§ Activity: Set out each line from the following listing that includes the word "left".

§ Available records:
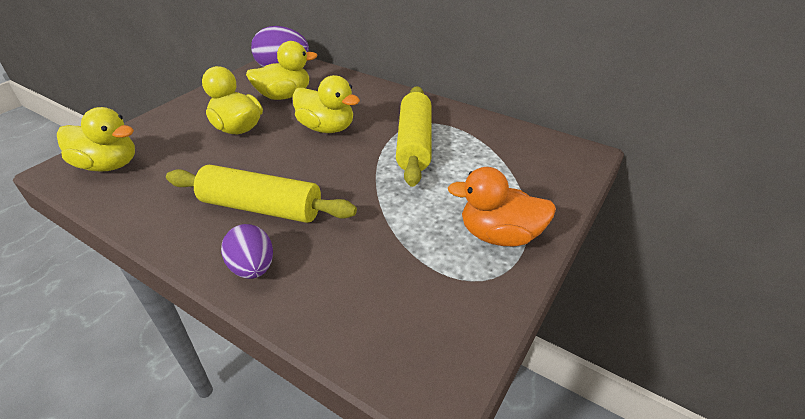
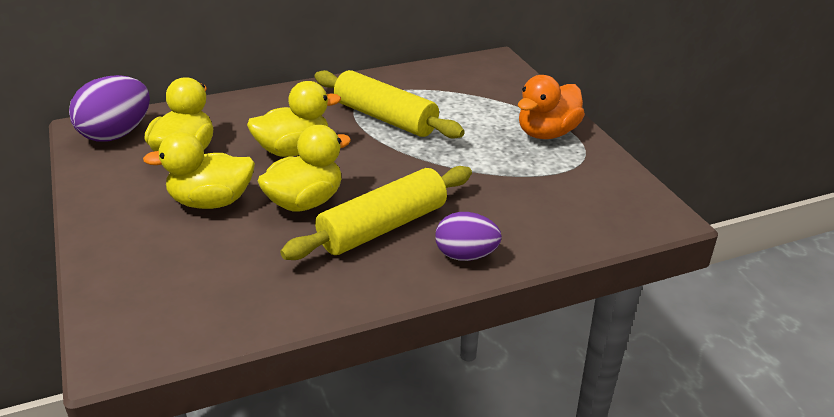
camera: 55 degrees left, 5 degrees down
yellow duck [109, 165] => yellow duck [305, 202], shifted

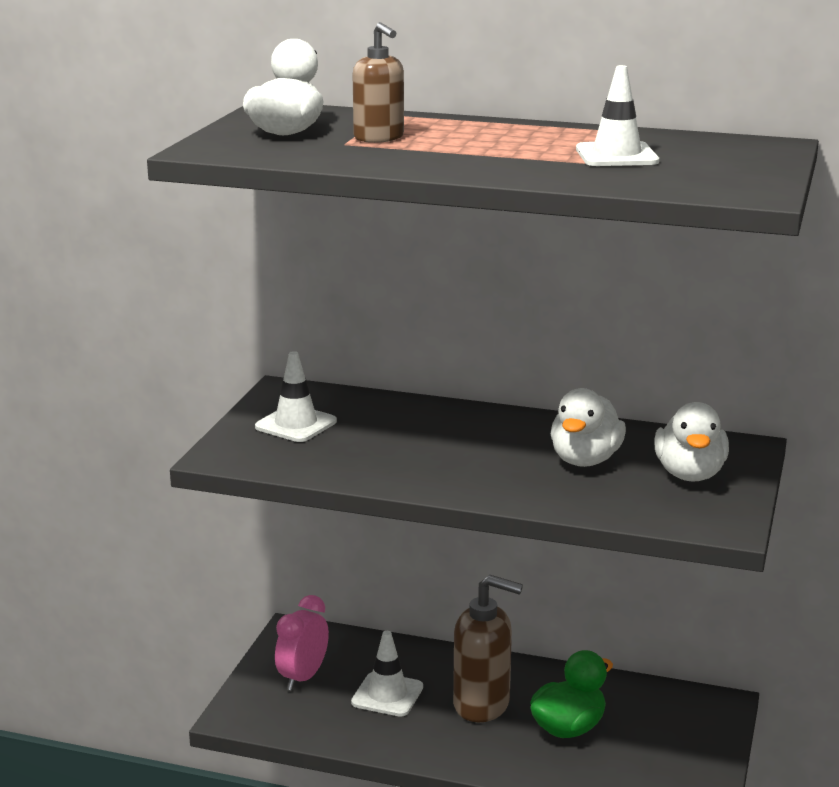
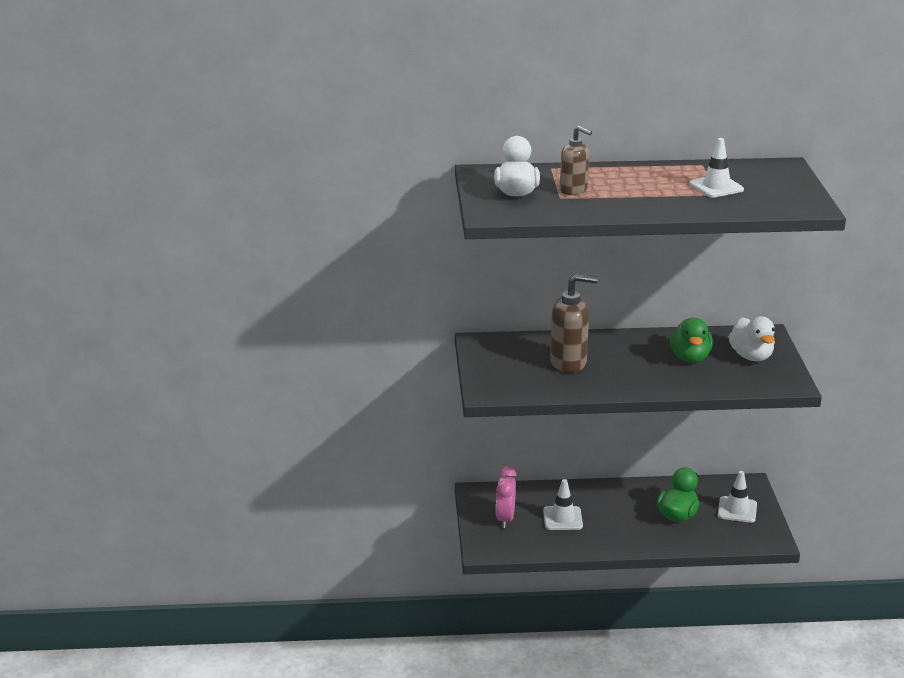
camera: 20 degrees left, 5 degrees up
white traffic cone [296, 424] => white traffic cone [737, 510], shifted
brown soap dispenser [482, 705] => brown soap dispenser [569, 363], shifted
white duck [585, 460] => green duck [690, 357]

§ Task solution:
camera: 55 degrees left, 5 degrees down
camera: 20 degrees left, 5 degrees up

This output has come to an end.